TASK DESCRIPTION |
Lines below that include the word "cross" should each be copied.

Items from a dataset |
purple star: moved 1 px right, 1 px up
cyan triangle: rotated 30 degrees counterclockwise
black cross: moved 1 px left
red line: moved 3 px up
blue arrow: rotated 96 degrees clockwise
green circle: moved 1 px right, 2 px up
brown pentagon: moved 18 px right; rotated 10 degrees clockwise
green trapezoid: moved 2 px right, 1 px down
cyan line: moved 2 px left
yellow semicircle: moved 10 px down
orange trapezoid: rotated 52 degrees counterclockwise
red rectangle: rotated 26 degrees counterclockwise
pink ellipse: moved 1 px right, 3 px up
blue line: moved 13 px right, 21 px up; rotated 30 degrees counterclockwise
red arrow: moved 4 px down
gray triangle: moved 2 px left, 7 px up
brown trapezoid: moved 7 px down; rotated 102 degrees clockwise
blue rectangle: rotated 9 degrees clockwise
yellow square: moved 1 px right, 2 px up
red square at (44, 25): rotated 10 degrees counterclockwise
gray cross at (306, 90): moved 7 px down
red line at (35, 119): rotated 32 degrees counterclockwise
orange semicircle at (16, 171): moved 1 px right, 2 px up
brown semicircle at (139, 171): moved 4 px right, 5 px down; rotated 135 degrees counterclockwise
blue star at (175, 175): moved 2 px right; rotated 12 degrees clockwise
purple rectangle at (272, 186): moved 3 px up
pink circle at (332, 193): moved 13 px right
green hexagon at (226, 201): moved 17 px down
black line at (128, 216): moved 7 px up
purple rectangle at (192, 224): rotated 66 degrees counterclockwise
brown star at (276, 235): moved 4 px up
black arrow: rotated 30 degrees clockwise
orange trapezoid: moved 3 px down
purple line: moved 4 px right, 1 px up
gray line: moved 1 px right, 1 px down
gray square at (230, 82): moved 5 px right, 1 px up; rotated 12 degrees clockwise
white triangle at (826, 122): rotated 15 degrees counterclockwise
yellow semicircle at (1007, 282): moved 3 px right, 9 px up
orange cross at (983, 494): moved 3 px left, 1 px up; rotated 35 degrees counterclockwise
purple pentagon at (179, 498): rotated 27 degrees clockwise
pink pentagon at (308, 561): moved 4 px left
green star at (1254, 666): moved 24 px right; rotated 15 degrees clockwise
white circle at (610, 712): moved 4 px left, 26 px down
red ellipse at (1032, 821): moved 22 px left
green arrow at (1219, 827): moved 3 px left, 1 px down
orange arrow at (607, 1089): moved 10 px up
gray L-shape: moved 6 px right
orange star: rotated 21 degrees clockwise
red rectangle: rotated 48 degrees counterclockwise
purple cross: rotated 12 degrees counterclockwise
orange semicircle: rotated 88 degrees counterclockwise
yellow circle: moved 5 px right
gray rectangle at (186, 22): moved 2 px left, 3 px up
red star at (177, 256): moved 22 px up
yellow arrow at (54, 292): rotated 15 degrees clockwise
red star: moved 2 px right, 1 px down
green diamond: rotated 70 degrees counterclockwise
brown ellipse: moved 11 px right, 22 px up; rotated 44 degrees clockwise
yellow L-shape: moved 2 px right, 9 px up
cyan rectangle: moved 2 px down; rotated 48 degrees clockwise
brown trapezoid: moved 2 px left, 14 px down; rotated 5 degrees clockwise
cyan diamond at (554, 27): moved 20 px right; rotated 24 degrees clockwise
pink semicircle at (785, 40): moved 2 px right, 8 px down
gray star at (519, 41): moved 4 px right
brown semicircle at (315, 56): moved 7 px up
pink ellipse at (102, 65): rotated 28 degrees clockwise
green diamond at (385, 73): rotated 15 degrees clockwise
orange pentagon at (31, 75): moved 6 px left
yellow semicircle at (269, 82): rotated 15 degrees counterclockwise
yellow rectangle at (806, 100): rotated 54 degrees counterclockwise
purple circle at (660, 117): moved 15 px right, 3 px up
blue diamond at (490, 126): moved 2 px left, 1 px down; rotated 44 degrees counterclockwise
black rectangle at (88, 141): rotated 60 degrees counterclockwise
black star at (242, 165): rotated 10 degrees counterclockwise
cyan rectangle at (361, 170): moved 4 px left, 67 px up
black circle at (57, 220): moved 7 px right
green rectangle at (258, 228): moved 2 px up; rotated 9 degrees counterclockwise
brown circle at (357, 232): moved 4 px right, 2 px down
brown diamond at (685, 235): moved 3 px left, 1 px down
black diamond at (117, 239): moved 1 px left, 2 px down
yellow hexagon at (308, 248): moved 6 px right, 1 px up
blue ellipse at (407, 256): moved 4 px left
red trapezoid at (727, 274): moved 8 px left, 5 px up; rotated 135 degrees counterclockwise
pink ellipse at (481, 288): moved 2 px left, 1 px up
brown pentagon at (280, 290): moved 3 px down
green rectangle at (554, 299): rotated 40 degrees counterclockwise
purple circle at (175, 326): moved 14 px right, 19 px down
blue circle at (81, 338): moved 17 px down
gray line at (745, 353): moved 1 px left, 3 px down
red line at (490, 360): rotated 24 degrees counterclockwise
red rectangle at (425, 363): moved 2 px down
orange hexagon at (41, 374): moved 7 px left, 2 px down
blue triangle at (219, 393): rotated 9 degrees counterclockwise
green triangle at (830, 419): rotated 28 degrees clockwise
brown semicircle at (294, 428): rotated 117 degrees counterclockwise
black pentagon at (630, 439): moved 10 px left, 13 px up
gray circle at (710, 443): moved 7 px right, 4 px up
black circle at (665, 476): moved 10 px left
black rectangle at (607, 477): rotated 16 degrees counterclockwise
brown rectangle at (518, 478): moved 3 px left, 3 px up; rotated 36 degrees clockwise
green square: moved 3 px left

EXERCISE RESULT |
black cross: moved 1 px left
gray cross at (306, 90): moved 7 px down
orange cross at (983, 494): moved 3 px left, 1 px up; rotated 35 degrees counterclockwise
purple cross: rotated 12 degrees counterclockwise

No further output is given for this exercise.